◆ Work request ◆
Restate the whole of the data verbatim, omitting nothing.
[[ Material provided open ]]
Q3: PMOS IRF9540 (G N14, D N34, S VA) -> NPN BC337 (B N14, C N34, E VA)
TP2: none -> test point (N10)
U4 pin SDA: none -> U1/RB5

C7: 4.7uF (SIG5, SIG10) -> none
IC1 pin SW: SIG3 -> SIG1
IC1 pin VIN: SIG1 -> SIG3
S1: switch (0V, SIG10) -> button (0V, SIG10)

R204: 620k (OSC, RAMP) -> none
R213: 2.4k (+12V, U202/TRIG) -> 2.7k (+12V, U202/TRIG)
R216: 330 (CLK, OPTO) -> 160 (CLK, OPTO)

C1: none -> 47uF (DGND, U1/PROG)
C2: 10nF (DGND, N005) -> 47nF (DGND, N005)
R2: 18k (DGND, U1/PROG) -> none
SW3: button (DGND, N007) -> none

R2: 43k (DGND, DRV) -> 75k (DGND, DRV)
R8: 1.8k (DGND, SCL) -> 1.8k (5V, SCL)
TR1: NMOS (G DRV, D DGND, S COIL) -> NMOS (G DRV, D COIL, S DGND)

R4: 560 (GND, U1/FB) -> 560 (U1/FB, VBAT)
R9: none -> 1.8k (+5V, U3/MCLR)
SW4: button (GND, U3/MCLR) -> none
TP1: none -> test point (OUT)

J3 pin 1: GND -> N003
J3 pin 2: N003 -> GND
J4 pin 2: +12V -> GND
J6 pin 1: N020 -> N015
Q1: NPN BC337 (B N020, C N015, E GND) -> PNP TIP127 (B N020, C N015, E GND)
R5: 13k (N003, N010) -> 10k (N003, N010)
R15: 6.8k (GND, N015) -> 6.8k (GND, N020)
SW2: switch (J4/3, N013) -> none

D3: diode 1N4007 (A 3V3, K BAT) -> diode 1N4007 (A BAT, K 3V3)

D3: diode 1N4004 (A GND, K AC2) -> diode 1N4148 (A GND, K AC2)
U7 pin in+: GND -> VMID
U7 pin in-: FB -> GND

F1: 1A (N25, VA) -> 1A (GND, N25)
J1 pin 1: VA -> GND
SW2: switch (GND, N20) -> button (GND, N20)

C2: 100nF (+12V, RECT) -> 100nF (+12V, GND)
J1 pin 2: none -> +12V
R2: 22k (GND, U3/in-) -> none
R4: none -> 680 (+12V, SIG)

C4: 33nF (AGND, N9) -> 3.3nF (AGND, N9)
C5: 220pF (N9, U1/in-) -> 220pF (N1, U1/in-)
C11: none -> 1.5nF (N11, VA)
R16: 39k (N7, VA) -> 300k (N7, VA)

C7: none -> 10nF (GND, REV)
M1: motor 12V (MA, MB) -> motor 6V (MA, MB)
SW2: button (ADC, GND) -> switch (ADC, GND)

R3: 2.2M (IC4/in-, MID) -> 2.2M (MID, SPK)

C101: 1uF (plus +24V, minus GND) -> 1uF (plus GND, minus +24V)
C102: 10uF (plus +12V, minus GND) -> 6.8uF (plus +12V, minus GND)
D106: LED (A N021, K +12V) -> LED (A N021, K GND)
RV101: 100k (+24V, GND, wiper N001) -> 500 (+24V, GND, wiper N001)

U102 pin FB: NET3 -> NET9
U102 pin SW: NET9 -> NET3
[[ Material provided closed ]]
◆ Response to the exercise ◆
Q3: PMOS IRF9540 (G N14, D N34, S VA) -> NPN BC337 (B N14, C N34, E VA)
TP2: none -> test point (N10)
U4 pin SDA: none -> U1/RB5

C7: 4.7uF (SIG5, SIG10) -> none
IC1 pin SW: SIG3 -> SIG1
IC1 pin VIN: SIG1 -> SIG3
S1: switch (0V, SIG10) -> button (0V, SIG10)

R204: 620k (OSC, RAMP) -> none
R213: 2.4k (+12V, U202/TRIG) -> 2.7k (+12V, U202/TRIG)
R216: 330 (CLK, OPTO) -> 160 (CLK, OPTO)

C1: none -> 47uF (DGND, U1/PROG)
C2: 10nF (DGND, N005) -> 47nF (DGND, N005)
R2: 18k (DGND, U1/PROG) -> none
SW3: button (DGND, N007) -> none

R2: 43k (DGND, DRV) -> 75k (DGND, DRV)
R8: 1.8k (DGND, SCL) -> 1.8k (5V, SCL)
TR1: NMOS (G DRV, D DGND, S COIL) -> NMOS (G DRV, D COIL, S DGND)

R4: 560 (GND, U1/FB) -> 560 (U1/FB, VBAT)
R9: none -> 1.8k (+5V, U3/MCLR)
SW4: button (GND, U3/MCLR) -> none
TP1: none -> test point (OUT)

J3 pin 1: GND -> N003
J3 pin 2: N003 -> GND
J4 pin 2: +12V -> GND
J6 pin 1: N020 -> N015
Q1: NPN BC337 (B N020, C N015, E GND) -> PNP TIP127 (B N020, C N015, E GND)
R5: 13k (N003, N010) -> 10k (N003, N010)
R15: 6.8k (GND, N015) -> 6.8k (GND, N020)
SW2: switch (J4/3, N013) -> none

D3: diode 1N4007 (A 3V3, K BAT) -> diode 1N4007 (A BAT, K 3V3)

D3: diode 1N4004 (A GND, K AC2) -> diode 1N4148 (A GND, K AC2)
U7 pin in+: GND -> VMID
U7 pin in-: FB -> GND

F1: 1A (N25, VA) -> 1A (GND, N25)
J1 pin 1: VA -> GND
SW2: switch (GND, N20) -> button (GND, N20)

C2: 100nF (+12V, RECT) -> 100nF (+12V, GND)
J1 pin 2: none -> +12V
R2: 22k (GND, U3/in-) -> none
R4: none -> 680 (+12V, SIG)

C4: 33nF (AGND, N9) -> 3.3nF (AGND, N9)
C5: 220pF (N9, U1/in-) -> 220pF (N1, U1/in-)
C11: none -> 1.5nF (N11, VA)
R16: 39k (N7, VA) -> 300k (N7, VA)

C7: none -> 10nF (GND, REV)
M1: motor 12V (MA, MB) -> motor 6V (MA, MB)
SW2: button (ADC, GND) -> switch (ADC, GND)

R3: 2.2M (IC4/in-, MID) -> 2.2M (MID, SPK)

C101: 1uF (plus +24V, minus GND) -> 1uF (plus GND, minus +24V)
C102: 10uF (plus +12V, minus GND) -> 6.8uF (plus +12V, minus GND)
D106: LED (A N021, K +12V) -> LED (A N021, K GND)
RV101: 100k (+24V, GND, wiper N001) -> 500 (+24V, GND, wiper N001)

U102 pin FB: NET3 -> NET9
U102 pin SW: NET9 -> NET3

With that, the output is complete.